▶ The data
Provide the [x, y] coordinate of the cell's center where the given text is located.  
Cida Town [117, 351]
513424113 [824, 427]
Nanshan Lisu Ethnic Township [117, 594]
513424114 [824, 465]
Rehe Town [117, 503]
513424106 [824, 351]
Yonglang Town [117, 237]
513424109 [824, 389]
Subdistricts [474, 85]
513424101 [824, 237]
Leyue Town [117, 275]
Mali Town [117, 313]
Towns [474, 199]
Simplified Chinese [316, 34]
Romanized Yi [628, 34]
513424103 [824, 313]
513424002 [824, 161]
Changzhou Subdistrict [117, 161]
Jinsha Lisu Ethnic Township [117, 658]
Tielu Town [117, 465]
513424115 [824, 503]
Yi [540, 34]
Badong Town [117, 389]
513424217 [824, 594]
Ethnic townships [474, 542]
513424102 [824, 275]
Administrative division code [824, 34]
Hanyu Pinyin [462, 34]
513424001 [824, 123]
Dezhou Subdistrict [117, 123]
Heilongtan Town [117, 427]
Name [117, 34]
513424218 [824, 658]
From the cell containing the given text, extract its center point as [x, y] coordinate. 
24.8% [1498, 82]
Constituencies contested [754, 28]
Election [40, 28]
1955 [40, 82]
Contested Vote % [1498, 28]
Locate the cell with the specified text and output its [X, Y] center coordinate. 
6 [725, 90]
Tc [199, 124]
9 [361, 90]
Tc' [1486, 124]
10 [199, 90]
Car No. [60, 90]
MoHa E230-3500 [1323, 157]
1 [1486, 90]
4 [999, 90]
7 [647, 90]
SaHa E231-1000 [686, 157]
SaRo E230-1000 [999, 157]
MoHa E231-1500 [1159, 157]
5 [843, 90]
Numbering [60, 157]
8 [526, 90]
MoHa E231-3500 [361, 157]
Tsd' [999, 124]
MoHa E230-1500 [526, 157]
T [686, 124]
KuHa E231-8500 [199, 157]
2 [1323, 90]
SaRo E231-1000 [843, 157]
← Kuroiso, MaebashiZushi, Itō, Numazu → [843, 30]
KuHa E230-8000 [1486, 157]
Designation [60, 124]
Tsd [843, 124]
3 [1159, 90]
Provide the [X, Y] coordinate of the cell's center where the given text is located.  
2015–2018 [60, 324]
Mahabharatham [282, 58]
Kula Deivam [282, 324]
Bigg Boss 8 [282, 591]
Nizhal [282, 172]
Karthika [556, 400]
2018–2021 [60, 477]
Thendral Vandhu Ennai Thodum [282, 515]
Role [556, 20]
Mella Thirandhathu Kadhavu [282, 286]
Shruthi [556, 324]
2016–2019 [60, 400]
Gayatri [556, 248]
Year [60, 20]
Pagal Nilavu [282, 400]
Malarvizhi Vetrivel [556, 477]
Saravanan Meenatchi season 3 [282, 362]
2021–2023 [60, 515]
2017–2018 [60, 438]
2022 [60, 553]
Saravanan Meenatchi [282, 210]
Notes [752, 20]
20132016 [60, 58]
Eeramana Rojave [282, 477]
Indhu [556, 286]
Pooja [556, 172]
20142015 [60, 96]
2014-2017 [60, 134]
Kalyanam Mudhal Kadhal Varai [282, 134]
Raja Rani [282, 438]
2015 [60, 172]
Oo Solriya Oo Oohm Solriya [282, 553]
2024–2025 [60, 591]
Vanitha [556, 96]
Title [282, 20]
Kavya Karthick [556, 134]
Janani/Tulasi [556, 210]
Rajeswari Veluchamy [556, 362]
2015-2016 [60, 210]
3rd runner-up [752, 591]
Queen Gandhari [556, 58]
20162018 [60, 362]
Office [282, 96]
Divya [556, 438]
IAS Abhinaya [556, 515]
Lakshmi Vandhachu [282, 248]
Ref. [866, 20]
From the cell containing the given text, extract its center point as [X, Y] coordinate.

▶ Given task
Copy every line of the material above character for character, keeping each coordinate pair and the original line order.

▶ Result
Provide the [x, y] coordinate of the cell's center where the given text is located.  
Cida Town [117, 351]
513424113 [824, 427]
Nanshan Lisu Ethnic Township [117, 594]
513424114 [824, 465]
Rehe Town [117, 503]
513424106 [824, 351]
Yonglang Town [117, 237]
513424109 [824, 389]
Subdistricts [474, 85]
513424101 [824, 237]
Leyue Town [117, 275]
Mali Town [117, 313]
Towns [474, 199]
Simplified Chinese [316, 34]
Romanized Yi [628, 34]
513424103 [824, 313]
513424002 [824, 161]
Changzhou Subdistrict [117, 161]
Jinsha Lisu Ethnic Township [117, 658]
Tielu Town [117, 465]
513424115 [824, 503]
Yi [540, 34]
Badong Town [117, 389]
513424217 [824, 594]
Ethnic townships [474, 542]
513424102 [824, 275]
Administrative division code [824, 34]
Hanyu Pinyin [462, 34]
513424001 [824, 123]
Dezhou Subdistrict [117, 123]
Heilongtan Town [117, 427]
Name [117, 34]
513424218 [824, 658]
From the cell containing the given text, extract its center point as [x, y] coordinate. 
24.8% [1498, 82]
Constituencies contested [754, 28]
Election [40, 28]
1955 [40, 82]
Contested Vote % [1498, 28]
Locate the cell with the specified text and output its [X, Y] center coordinate. 
6 [725, 90]
Tc [199, 124]
9 [361, 90]
Tc' [1486, 124]
10 [199, 90]
Car No. [60, 90]
MoHa E230-3500 [1323, 157]
1 [1486, 90]
4 [999, 90]
7 [647, 90]
SaHa E231-1000 [686, 157]
SaRo E230-1000 [999, 157]
MoHa E231-1500 [1159, 157]
5 [843, 90]
Numbering [60, 157]
8 [526, 90]
MoHa E231-3500 [361, 157]
Tsd' [999, 124]
MoHa E230-1500 [526, 157]
T [686, 124]
KuHa E231-8500 [199, 157]
2 [1323, 90]
SaRo E231-1000 [843, 157]
← Kuroiso, MaebashiZushi, Itō, Numazu → [843, 30]
KuHa E230-8000 [1486, 157]
Designation [60, 124]
Tsd [843, 124]
3 [1159, 90]
Provide the [X, Y] coordinate of the cell's center where the given text is located.  
2015–2018 [60, 324]
Mahabharatham [282, 58]
Kula Deivam [282, 324]
Bigg Boss 8 [282, 591]
Nizhal [282, 172]
Karthika [556, 400]
2018–2021 [60, 477]
Thendral Vandhu Ennai Thodum [282, 515]
Role [556, 20]
Mella Thirandhathu Kadhavu [282, 286]
Shruthi [556, 324]
2016–2019 [60, 400]
Gayatri [556, 248]
Year [60, 20]
Pagal Nilavu [282, 400]
Malarvizhi Vetrivel [556, 477]
Saravanan Meenatchi season 3 [282, 362]
2021–2023 [60, 515]
2017–2018 [60, 438]
2022 [60, 553]
Saravanan Meenatchi [282, 210]
Notes [752, 20]
20132016 [60, 58]
Eeramana Rojave [282, 477]
Indhu [556, 286]
Pooja [556, 172]
20142015 [60, 96]
2014-2017 [60, 134]
Kalyanam Mudhal Kadhal Varai [282, 134]
Raja Rani [282, 438]
2015 [60, 172]
Oo Solriya Oo Oohm Solriya [282, 553]
2024–2025 [60, 591]
Vanitha [556, 96]
Title [282, 20]
Kavya Karthick [556, 134]
Janani/Tulasi [556, 210]
Rajeswari Veluchamy [556, 362]
2015-2016 [60, 210]
3rd runner-up [752, 591]
Queen Gandhari [556, 58]
20162018 [60, 362]
Office [282, 96]
Divya [556, 438]
IAS Abhinaya [556, 515]
Lakshmi Vandhachu [282, 248]
Ref. [866, 20]
From the cell containing the given text, extract its center point as [X, Y] coordinate.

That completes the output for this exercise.